### BRIEF
For this exercise, repeat the records below exactly and omit every picture.

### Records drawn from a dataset
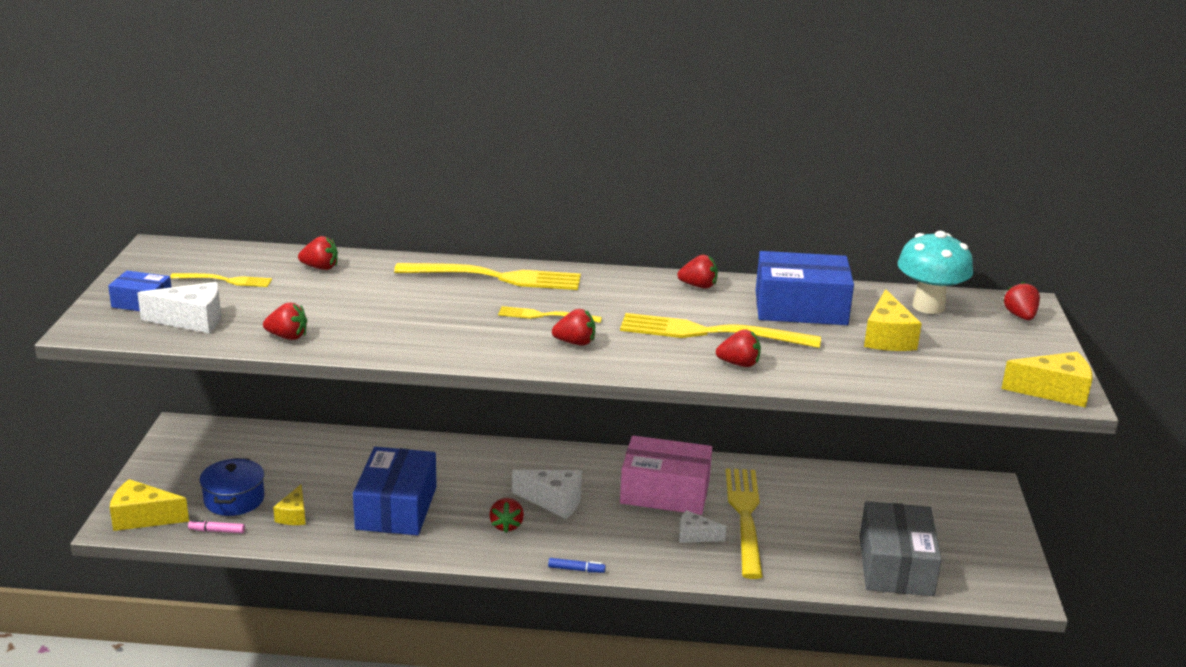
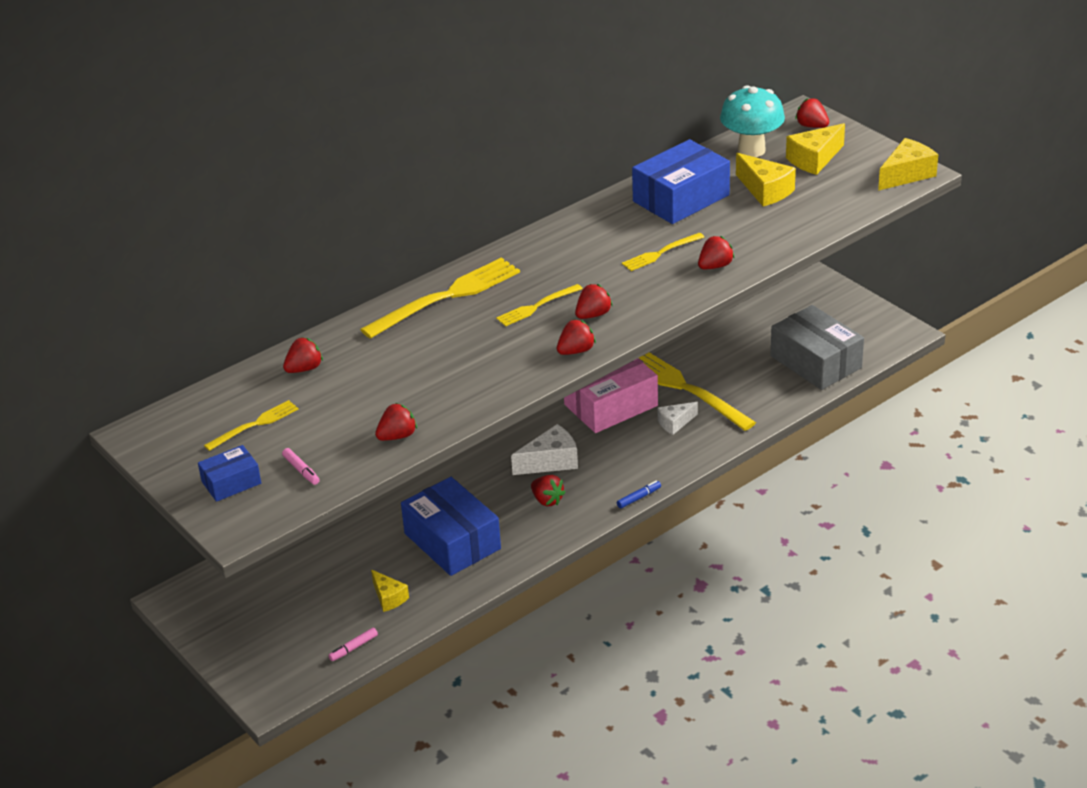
camera: 40 degrees left, 10 degrees up
(143, 518) = (279, 679): yellow cheese -> yellow cheese (814, 159)
(192, 320) = (301, 470): white cheese -> pink marker
(234, 499) = (323, 618): blue pot -> none
(698, 286) = (591, 220): red strawberry -> red strawberry (576, 351)
(710, 333) = (660, 253): yellow fork -> yellow fork, size x0.53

### REPLY TO THE EXERCISE
camera: 40 degrees left, 10 degrees up
(143, 518) = (279, 679): yellow cheese -> yellow cheese (814, 159)
(192, 320) = (301, 470): white cheese -> pink marker
(234, 499) = (323, 618): blue pot -> none
(698, 286) = (591, 220): red strawberry -> red strawberry (576, 351)
(710, 333) = (660, 253): yellow fork -> yellow fork, size x0.53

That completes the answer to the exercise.